■ **EXERCISE**
Restate word for word every line from the one containing "camera: 10 degrees left, 0 degrees up" to the last line of the records below.

-.-.-

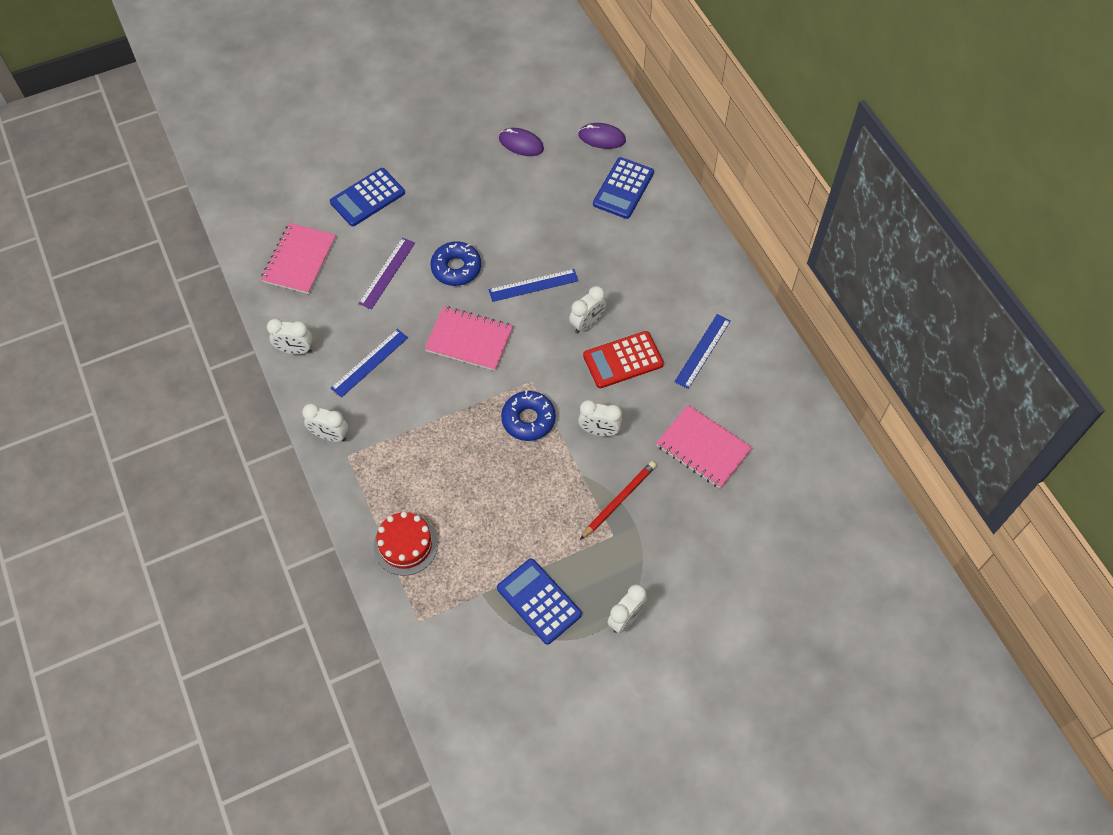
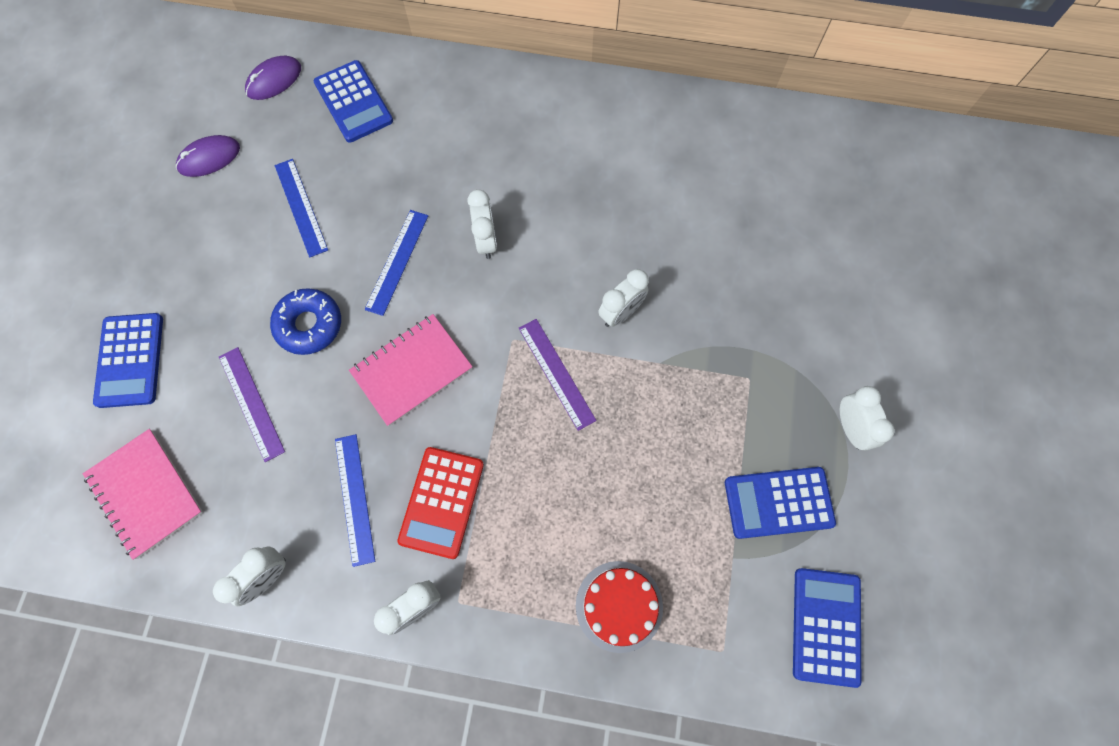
camera: 55 degrees left, 10 degrees up
(477, 675) = (826, 626): none -> blue calculator
(528, 419) = (556, 373): blue donut -> purple ruler
(619, 500) = (713, 346): red pencil -> none
(623, 360) = (555, 236): red calculator -> red calculator (441, 502)
(702, 351) = (600, 159): blue ruler -> blue ruler (301, 207)
(703, 448) = (708, 230): pink notebook -> none

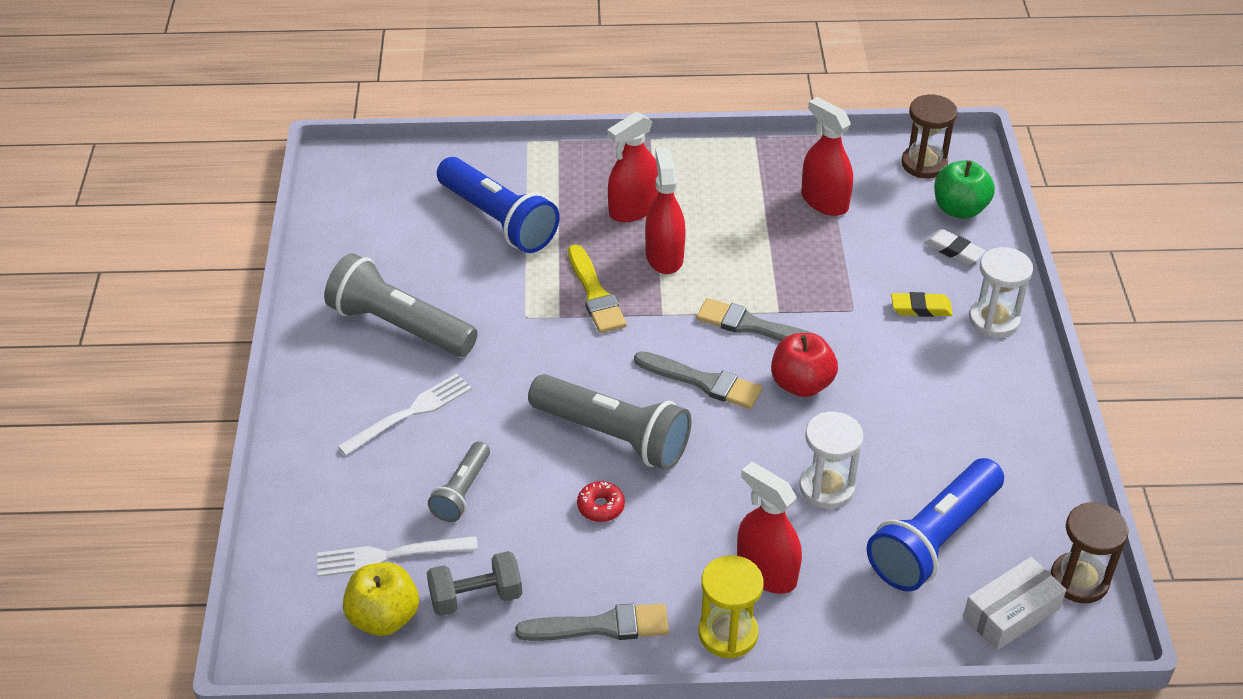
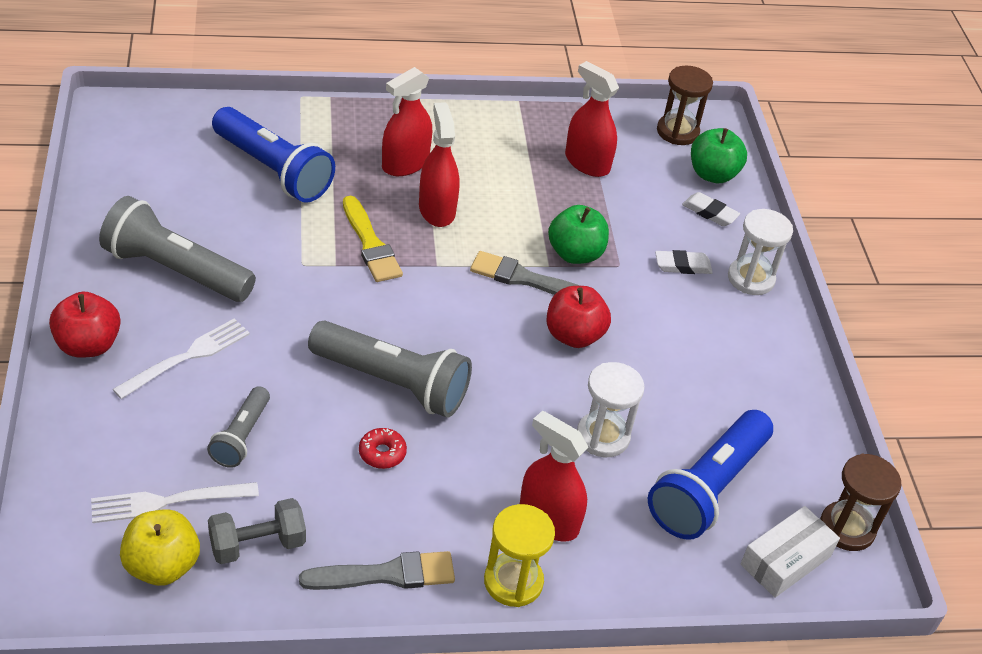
camera: 10 degrees left, 0 degrees up
(314, 403) = (88, 345): none -> red apple
(702, 382) = (478, 331): grey brush -> none
(807, 299) = (575, 254): none -> green apple
(921, 308) = (682, 266): yellow eraser -> white eraser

-.-.-

■ **ANSWER TO THE EXERCISE**
camera: 10 degrees left, 0 degrees up
(314, 403) = (88, 345): none -> red apple
(702, 382) = (478, 331): grey brush -> none
(807, 299) = (575, 254): none -> green apple
(921, 308) = (682, 266): yellow eraser -> white eraser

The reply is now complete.